[Dataset excerpts]
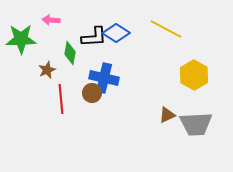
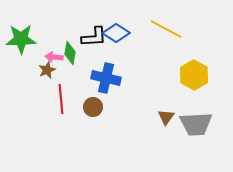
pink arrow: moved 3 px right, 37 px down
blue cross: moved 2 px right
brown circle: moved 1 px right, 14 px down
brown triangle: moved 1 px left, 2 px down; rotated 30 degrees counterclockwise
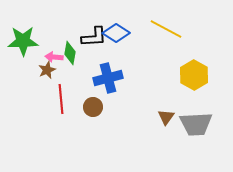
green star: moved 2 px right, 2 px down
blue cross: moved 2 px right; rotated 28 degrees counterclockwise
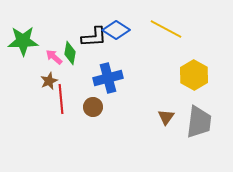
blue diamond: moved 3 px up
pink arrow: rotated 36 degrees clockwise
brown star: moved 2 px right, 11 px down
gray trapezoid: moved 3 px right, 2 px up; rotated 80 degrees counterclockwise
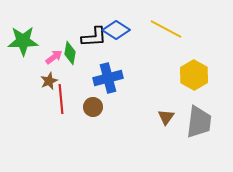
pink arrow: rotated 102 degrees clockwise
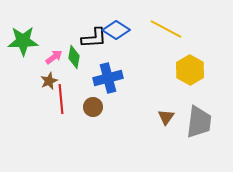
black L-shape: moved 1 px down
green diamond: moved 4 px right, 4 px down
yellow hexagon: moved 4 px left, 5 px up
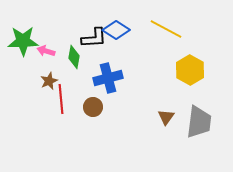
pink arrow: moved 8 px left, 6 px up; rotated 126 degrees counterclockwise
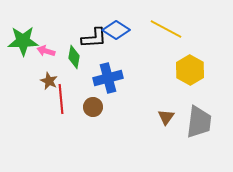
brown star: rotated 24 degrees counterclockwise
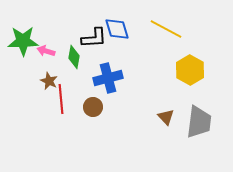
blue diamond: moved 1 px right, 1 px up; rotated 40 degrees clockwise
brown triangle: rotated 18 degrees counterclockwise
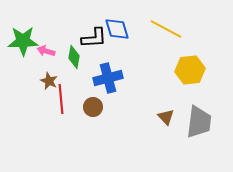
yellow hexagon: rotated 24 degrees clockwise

▶ _Directions for this task_
Swap every "pink arrow" in these lines for "red arrow" and keep everything else the same. Leave the pictures out of your answer.

▶ _Expected output_
red arrow: moved 3 px right, 37 px down
blue cross: moved 2 px right
brown circle: moved 1 px right, 14 px down
brown triangle: moved 1 px left, 2 px down; rotated 30 degrees counterclockwise
green star: moved 2 px right, 2 px down
blue cross: moved 2 px right; rotated 28 degrees counterclockwise
blue diamond: moved 3 px up
red arrow: rotated 36 degrees clockwise
brown star: moved 2 px right, 11 px down
gray trapezoid: moved 3 px right, 2 px up; rotated 80 degrees counterclockwise
red arrow: rotated 102 degrees clockwise
black L-shape: moved 1 px down
green diamond: moved 4 px right, 4 px down
yellow hexagon: moved 4 px left, 5 px up
red arrow: moved 8 px left, 6 px up; rotated 126 degrees counterclockwise
brown star: rotated 24 degrees counterclockwise
blue diamond: moved 1 px right, 1 px up; rotated 40 degrees clockwise
brown triangle: rotated 18 degrees counterclockwise
yellow hexagon: rotated 24 degrees clockwise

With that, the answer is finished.